┏━━

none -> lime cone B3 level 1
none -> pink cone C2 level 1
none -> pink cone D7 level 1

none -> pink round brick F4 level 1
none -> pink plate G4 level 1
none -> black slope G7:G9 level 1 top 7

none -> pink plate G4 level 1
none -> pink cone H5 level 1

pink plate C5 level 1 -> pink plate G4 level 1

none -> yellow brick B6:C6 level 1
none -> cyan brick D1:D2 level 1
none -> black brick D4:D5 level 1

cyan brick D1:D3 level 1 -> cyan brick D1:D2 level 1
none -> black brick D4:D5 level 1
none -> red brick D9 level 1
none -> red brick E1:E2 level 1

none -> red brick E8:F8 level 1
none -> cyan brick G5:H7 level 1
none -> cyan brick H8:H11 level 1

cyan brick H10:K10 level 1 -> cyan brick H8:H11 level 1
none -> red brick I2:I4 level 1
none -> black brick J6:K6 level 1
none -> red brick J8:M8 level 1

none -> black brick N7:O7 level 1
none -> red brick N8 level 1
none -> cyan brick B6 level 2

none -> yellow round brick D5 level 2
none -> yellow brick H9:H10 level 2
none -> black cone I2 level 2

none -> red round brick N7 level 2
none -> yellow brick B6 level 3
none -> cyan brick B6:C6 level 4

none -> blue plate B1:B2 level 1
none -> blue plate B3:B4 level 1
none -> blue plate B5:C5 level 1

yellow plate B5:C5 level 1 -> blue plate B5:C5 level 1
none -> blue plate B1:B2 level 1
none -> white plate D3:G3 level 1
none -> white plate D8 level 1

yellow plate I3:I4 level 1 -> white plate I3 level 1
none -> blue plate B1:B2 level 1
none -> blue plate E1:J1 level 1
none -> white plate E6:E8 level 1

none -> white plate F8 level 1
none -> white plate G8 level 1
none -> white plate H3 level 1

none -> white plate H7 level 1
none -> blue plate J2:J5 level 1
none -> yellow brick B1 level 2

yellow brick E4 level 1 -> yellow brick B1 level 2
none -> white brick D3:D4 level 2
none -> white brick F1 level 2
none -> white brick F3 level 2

┗━━

▸ **Your task**:
Using the data above, repeat exactly the lines that begin at the line with "none -> red round brick N7 level 2" and end at the line with "none -> yellow brick B1 level 2", both ends included.

▸ **Exercise response**:
none -> red round brick N7 level 2
none -> yellow brick B6 level 3
none -> cyan brick B6:C6 level 4

none -> blue plate B1:B2 level 1
none -> blue plate B3:B4 level 1
none -> blue plate B5:C5 level 1

yellow plate B5:C5 level 1 -> blue plate B5:C5 level 1
none -> blue plate B1:B2 level 1
none -> white plate D3:G3 level 1
none -> white plate D8 level 1

yellow plate I3:I4 level 1 -> white plate I3 level 1
none -> blue plate B1:B2 level 1
none -> blue plate E1:J1 level 1
none -> white plate E6:E8 level 1

none -> white plate F8 level 1
none -> white plate G8 level 1
none -> white plate H3 level 1

none -> white plate H7 level 1
none -> blue plate J2:J5 level 1
none -> yellow brick B1 level 2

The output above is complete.